Problem description: The expected output is the line with "D205: diode (A" followed by every remaining line of the entries, all repeated exactly.
[[ Given records, beginning ]]
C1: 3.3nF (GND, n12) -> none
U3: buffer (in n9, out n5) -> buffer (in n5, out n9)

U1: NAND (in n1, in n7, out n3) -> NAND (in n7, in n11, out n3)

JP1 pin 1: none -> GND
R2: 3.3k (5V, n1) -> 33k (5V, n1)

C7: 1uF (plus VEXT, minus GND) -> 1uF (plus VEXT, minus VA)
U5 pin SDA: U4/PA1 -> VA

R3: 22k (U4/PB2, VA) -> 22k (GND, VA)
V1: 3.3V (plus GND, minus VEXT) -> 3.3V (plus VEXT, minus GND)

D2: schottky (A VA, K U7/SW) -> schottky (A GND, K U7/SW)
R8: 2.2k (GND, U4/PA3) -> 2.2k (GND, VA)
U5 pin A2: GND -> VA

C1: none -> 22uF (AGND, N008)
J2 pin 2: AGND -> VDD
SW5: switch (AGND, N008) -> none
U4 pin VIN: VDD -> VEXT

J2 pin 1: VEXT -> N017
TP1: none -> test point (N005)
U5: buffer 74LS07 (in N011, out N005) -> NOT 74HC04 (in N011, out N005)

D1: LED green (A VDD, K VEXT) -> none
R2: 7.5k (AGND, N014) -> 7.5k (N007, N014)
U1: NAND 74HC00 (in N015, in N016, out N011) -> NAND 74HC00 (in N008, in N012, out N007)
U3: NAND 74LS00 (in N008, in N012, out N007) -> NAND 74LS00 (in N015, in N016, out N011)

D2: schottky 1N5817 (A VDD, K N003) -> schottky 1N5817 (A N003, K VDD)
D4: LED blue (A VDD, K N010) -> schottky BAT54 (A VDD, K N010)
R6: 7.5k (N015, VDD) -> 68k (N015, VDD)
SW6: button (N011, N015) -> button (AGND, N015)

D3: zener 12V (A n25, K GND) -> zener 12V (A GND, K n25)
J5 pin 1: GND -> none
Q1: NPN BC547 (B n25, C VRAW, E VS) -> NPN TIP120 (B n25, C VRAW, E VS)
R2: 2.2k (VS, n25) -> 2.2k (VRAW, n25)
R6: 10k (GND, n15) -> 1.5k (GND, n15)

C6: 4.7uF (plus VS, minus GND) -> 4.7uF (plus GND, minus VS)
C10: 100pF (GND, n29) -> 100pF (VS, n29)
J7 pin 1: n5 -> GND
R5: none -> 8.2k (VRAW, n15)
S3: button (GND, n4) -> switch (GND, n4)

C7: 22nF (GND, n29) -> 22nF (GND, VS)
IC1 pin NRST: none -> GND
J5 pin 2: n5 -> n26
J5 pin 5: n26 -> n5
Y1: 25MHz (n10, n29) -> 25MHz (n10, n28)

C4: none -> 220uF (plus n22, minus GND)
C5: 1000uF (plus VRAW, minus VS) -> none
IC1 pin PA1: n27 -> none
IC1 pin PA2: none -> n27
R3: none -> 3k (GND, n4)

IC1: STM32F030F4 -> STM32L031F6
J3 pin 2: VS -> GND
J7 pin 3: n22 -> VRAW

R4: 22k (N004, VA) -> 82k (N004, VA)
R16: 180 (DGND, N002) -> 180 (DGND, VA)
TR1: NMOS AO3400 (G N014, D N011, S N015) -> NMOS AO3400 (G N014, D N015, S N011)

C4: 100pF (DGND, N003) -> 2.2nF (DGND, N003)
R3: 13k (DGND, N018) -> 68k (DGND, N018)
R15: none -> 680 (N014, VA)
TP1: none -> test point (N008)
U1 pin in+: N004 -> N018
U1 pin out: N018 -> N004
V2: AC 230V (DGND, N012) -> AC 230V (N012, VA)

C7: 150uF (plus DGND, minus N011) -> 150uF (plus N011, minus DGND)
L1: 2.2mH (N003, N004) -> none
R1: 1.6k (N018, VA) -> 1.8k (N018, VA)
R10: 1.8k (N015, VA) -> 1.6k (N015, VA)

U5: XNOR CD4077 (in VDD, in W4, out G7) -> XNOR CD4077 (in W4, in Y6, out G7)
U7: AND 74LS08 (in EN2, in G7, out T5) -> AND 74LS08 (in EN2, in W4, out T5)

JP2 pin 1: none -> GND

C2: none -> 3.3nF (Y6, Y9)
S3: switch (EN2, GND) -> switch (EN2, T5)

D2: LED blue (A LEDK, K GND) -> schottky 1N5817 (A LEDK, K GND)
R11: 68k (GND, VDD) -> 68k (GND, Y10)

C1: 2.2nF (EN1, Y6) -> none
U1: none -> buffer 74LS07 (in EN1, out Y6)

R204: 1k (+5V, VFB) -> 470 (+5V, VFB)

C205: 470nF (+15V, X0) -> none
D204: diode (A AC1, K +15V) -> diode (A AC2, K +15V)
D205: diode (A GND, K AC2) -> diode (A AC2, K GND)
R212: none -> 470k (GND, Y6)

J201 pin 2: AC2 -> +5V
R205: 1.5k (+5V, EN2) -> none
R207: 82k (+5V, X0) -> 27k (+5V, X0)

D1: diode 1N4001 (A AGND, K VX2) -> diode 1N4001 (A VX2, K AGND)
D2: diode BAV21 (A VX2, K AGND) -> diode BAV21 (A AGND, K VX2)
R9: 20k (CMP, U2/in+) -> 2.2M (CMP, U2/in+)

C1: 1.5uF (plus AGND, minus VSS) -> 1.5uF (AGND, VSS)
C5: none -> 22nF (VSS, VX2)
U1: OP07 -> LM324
[[ Given records, end ]]
Expected answer:
D205: diode (A GND, K AC2) -> diode (A AC2, K GND)
R212: none -> 470k (GND, Y6)

J201 pin 2: AC2 -> +5V
R205: 1.5k (+5V, EN2) -> none
R207: 82k (+5V, X0) -> 27k (+5V, X0)

D1: diode 1N4001 (A AGND, K VX2) -> diode 1N4001 (A VX2, K AGND)
D2: diode BAV21 (A VX2, K AGND) -> diode BAV21 (A AGND, K VX2)
R9: 20k (CMP, U2/in+) -> 2.2M (CMP, U2/in+)

C1: 1.5uF (plus AGND, minus VSS) -> 1.5uF (AGND, VSS)
C5: none -> 22nF (VSS, VX2)
U1: OP07 -> LM324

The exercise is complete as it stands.